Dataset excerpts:
:::

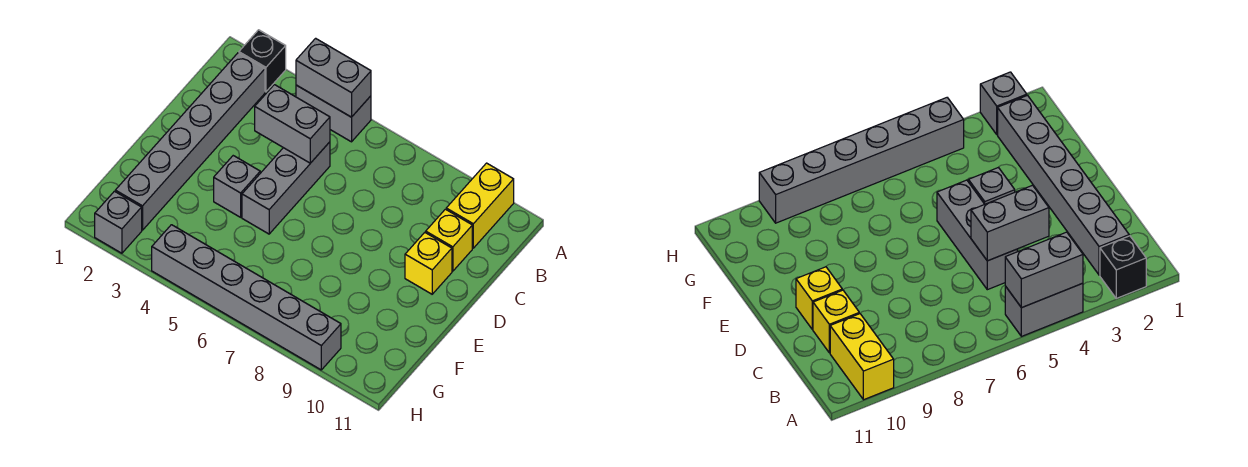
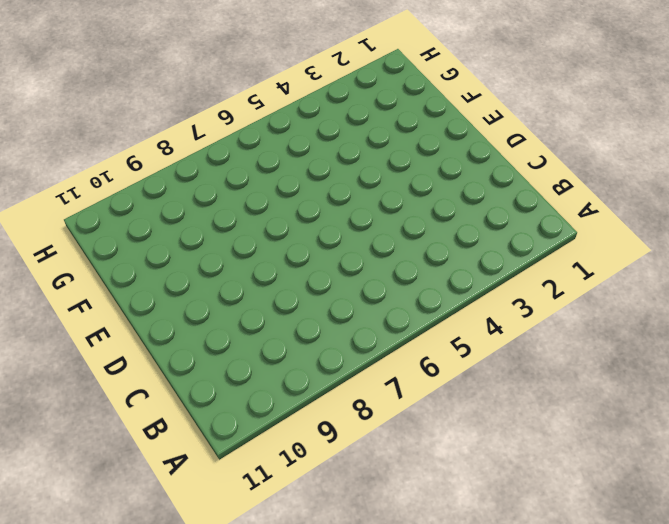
none -> black brick A2 level 1
none -> grey brick A4:A5 level 1
none -> yellow brick A10:B10 level 1

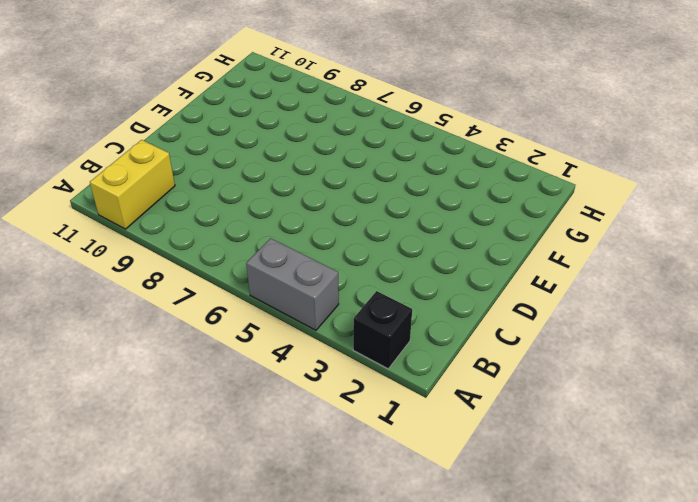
none -> grey brick B2:G2 level 1
none -> grey brick C5:E5 level 1
none -> yellow brick C10 level 1

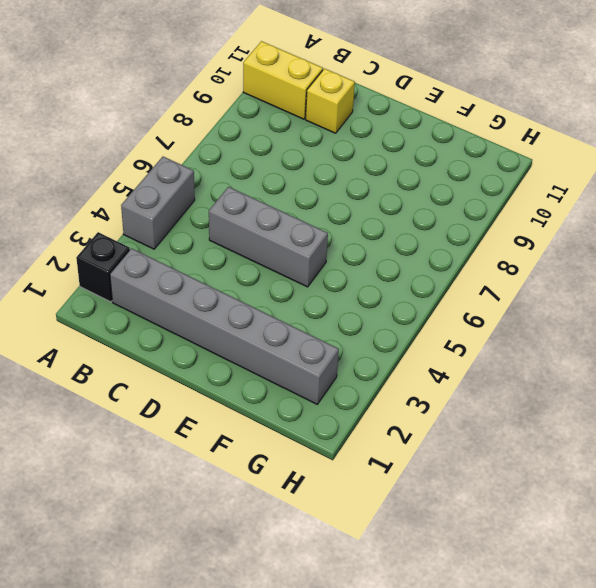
none -> yellow brick D10 level 1
none -> grey brick E4 level 1
none -> grey brick H2 level 1

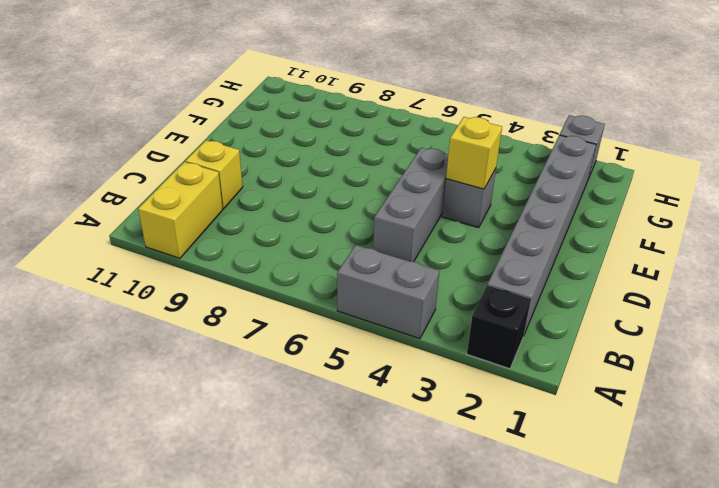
yellow brick E4 level 2 -> yellow brick D10 level 1
none -> grey brick H4:H9 level 1
none -> grey brick A4:A5 level 2
none -> grey brick C4:C5 level 2

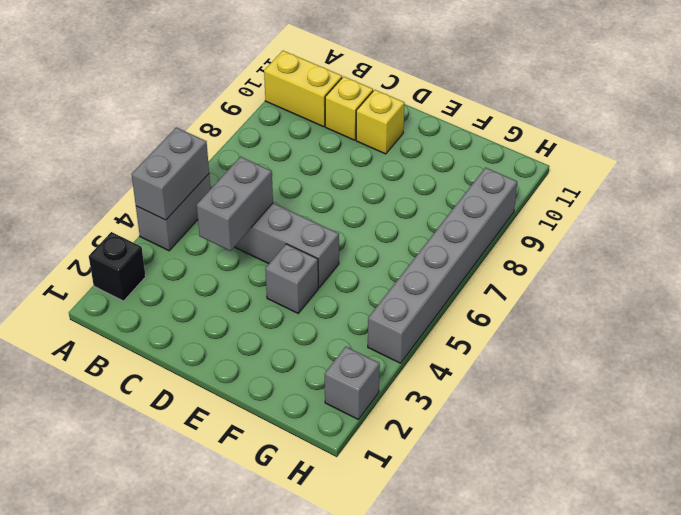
none -> grey brick B2:G2 level 1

:::

• [Assignment]
Write every entry again exactly as given, skipping the pictures.

• [Final answer]
none -> black brick A2 level 1
none -> grey brick A4:A5 level 1
none -> yellow brick A10:B10 level 1

none -> grey brick B2:G2 level 1
none -> grey brick C5:E5 level 1
none -> yellow brick C10 level 1

none -> yellow brick D10 level 1
none -> grey brick E4 level 1
none -> grey brick H2 level 1

yellow brick E4 level 2 -> yellow brick D10 level 1
none -> grey brick H4:H9 level 1
none -> grey brick A4:A5 level 2
none -> grey brick C4:C5 level 2

none -> grey brick B2:G2 level 1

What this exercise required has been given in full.